*** Provided records Section Begins ***

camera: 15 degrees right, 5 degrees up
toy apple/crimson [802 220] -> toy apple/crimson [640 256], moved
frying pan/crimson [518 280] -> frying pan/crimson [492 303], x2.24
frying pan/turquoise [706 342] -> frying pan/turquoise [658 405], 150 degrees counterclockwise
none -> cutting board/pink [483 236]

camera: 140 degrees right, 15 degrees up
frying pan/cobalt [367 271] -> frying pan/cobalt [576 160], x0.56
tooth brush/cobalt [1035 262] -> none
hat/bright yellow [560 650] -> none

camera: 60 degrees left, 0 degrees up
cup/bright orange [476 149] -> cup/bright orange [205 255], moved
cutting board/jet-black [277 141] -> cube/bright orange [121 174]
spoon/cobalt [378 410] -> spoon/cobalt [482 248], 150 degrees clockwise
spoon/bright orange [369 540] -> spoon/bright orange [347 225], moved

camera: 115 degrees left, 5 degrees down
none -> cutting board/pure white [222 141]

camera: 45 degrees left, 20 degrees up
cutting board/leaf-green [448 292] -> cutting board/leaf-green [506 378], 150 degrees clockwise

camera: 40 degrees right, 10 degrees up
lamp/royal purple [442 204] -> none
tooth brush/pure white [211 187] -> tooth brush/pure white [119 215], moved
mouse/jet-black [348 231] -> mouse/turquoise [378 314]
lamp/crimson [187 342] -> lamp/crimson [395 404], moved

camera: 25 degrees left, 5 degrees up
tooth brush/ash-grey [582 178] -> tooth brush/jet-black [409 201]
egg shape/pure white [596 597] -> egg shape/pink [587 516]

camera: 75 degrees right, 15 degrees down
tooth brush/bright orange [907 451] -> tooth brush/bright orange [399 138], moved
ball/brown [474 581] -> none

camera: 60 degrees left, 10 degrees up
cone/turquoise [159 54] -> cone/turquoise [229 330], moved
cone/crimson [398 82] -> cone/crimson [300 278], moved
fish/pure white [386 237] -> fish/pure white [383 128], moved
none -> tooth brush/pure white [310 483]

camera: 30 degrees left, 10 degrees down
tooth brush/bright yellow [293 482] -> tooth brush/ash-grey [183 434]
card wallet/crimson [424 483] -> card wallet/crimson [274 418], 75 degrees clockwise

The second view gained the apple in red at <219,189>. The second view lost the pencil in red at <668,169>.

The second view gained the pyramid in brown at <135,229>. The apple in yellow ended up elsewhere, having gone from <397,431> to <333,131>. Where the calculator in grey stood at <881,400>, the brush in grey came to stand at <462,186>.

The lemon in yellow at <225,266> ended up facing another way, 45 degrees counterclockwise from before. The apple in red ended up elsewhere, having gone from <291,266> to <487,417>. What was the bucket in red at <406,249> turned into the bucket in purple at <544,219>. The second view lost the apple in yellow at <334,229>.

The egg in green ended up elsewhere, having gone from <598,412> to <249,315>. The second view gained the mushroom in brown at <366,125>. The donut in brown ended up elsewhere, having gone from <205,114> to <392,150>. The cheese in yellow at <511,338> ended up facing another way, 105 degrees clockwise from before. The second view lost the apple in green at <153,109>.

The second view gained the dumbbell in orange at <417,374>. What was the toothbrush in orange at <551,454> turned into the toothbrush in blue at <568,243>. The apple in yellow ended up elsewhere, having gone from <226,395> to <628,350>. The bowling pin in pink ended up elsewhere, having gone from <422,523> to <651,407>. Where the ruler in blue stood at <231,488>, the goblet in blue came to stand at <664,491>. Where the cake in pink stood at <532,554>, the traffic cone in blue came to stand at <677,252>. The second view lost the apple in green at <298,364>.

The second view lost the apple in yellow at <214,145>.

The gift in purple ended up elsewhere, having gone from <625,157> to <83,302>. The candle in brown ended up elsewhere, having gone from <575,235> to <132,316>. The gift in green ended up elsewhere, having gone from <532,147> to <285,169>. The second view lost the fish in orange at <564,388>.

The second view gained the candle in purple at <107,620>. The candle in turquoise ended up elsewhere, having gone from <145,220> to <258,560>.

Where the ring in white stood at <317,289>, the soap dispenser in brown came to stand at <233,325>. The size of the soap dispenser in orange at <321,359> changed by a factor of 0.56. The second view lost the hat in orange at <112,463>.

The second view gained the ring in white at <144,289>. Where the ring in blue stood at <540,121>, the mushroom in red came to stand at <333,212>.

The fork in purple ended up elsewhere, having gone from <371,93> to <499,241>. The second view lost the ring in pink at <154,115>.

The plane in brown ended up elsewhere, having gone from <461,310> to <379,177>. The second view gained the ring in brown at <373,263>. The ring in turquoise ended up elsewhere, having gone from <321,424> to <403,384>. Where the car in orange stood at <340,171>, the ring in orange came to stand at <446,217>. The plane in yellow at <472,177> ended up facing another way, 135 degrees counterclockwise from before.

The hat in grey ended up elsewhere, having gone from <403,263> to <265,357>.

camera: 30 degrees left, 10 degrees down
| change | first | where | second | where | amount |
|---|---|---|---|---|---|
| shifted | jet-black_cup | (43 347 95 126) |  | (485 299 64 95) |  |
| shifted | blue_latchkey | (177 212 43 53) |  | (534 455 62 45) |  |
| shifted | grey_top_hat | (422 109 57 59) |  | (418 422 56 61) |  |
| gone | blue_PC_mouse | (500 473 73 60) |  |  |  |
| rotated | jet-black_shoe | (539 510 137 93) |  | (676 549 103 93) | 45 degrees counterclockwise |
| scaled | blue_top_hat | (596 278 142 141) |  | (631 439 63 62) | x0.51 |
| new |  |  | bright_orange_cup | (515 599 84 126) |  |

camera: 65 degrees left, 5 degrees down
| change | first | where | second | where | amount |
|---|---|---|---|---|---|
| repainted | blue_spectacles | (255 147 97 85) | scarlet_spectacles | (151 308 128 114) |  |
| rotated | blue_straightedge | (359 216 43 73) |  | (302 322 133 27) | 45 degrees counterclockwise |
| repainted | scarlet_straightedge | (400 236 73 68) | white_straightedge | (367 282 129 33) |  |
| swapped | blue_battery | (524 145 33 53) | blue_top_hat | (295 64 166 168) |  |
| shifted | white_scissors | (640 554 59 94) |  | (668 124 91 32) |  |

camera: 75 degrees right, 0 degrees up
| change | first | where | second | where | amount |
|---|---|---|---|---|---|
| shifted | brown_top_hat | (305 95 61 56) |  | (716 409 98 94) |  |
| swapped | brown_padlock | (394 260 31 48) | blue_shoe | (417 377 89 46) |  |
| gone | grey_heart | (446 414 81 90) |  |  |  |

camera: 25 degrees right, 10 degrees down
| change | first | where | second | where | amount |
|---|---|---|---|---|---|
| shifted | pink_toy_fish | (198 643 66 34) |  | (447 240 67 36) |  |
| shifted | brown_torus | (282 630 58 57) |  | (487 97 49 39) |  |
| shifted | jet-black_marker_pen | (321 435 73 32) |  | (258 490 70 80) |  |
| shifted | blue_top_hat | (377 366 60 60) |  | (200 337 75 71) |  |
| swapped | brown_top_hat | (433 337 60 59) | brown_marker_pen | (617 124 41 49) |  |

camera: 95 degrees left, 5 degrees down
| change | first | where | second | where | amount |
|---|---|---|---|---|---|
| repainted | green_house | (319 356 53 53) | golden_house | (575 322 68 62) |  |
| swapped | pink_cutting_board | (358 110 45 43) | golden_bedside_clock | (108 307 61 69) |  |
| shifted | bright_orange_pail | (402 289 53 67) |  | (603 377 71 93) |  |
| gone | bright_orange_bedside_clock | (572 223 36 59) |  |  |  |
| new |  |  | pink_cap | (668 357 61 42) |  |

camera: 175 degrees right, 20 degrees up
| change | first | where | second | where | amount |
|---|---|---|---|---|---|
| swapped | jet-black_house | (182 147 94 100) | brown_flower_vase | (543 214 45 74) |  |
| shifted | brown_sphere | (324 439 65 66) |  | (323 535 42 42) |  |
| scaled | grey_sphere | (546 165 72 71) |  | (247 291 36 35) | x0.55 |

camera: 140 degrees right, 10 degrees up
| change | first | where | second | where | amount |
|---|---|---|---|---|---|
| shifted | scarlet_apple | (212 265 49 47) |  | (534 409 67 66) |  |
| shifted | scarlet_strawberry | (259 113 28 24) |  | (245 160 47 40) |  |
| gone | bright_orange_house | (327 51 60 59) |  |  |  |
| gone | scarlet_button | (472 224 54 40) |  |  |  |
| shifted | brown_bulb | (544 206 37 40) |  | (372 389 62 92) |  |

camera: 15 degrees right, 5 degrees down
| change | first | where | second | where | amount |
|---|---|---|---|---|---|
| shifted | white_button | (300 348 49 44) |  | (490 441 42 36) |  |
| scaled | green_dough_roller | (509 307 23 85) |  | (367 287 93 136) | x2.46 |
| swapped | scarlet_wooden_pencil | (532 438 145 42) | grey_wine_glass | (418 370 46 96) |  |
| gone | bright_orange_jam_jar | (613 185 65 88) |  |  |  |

*** Provided records Section Ends ***

__Activity__
Output exactly the span of lines beginning at the first line of the records and ending at the line that holds "frying pan/turquoise [706", inclusive, with no other text.

__Exercise output__
camera: 15 degrees right, 5 degrees up
toy apple/crimson [802 220] -> toy apple/crimson [640 256], moved
frying pan/crimson [518 280] -> frying pan/crimson [492 303], x2.24
frying pan/turquoise [706 342] -> frying pan/turquoise [658 405], 150 degrees counterclockwise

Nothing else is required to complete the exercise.